Records provided:
===

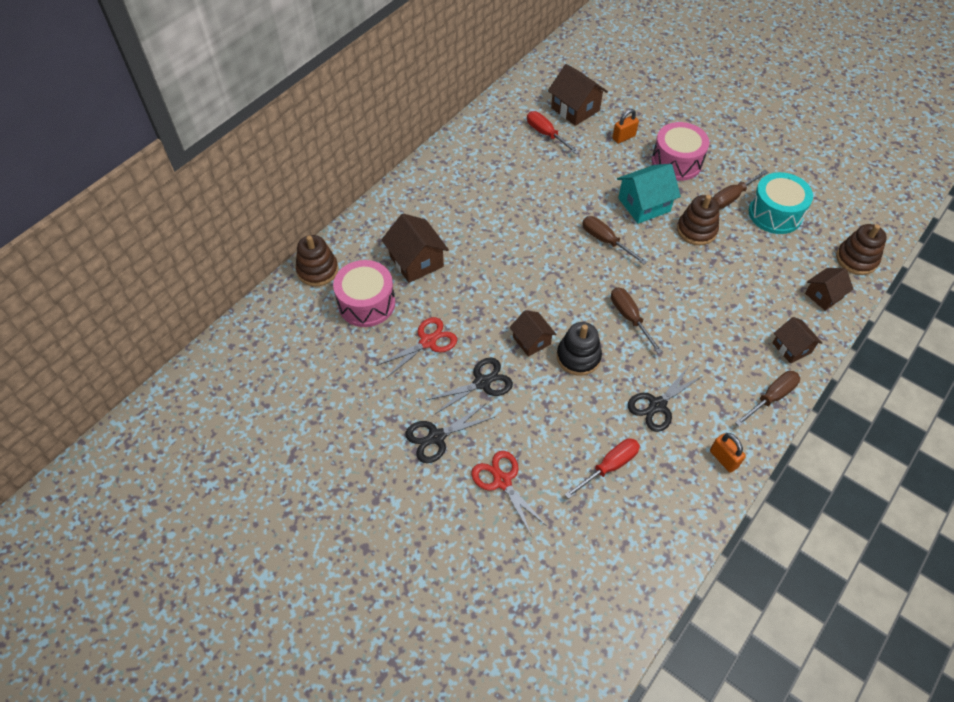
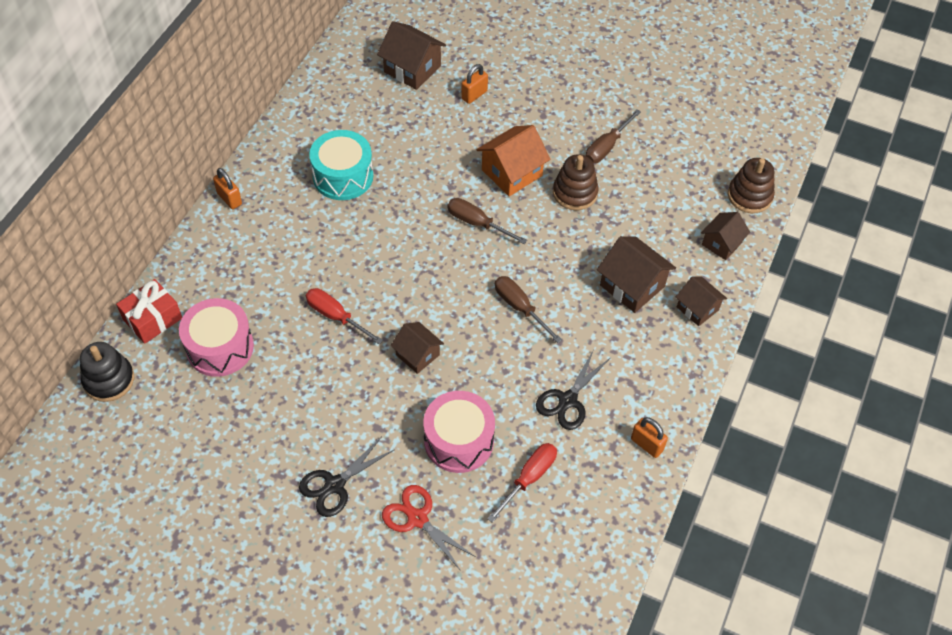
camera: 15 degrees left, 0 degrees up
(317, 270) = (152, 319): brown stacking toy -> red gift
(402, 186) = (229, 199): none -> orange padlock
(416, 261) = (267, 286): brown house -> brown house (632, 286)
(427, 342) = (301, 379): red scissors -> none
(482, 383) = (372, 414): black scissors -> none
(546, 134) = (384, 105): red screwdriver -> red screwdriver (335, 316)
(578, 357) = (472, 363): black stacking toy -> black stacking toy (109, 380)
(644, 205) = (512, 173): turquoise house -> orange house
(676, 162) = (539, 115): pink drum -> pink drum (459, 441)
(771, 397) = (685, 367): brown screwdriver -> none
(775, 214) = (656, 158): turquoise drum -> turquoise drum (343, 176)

===

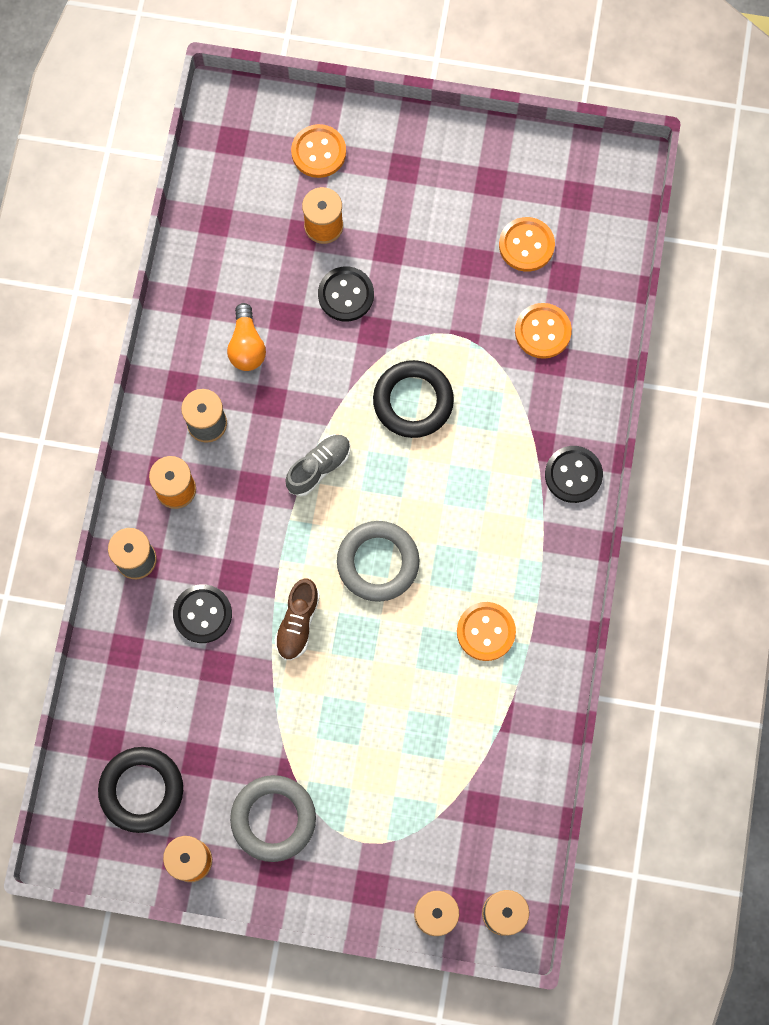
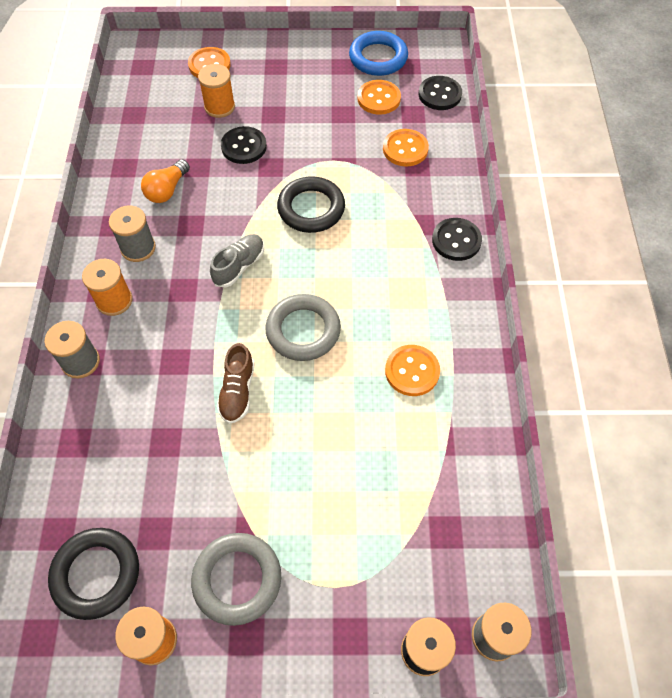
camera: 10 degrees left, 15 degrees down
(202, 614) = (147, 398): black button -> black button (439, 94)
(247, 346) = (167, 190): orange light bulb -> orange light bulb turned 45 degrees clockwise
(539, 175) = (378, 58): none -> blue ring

===

Your goal: Reproduce exactly the lines of the records above from the one with "camera: 15 degrees left, 0 degrees up" to the one with "(775, 214) = (656, 158): turquoise", both included, and leave out everything else.

Reply:
camera: 15 degrees left, 0 degrees up
(317, 270) = (152, 319): brown stacking toy -> red gift
(402, 186) = (229, 199): none -> orange padlock
(416, 261) = (267, 286): brown house -> brown house (632, 286)
(427, 342) = (301, 379): red scissors -> none
(482, 383) = (372, 414): black scissors -> none
(546, 134) = (384, 105): red screwdriver -> red screwdriver (335, 316)
(578, 357) = (472, 363): black stacking toy -> black stacking toy (109, 380)
(644, 205) = (512, 173): turquoise house -> orange house
(676, 162) = (539, 115): pink drum -> pink drum (459, 441)
(771, 397) = (685, 367): brown screwdriver -> none
(775, 214) = (656, 158): turquoise drum -> turquoise drum (343, 176)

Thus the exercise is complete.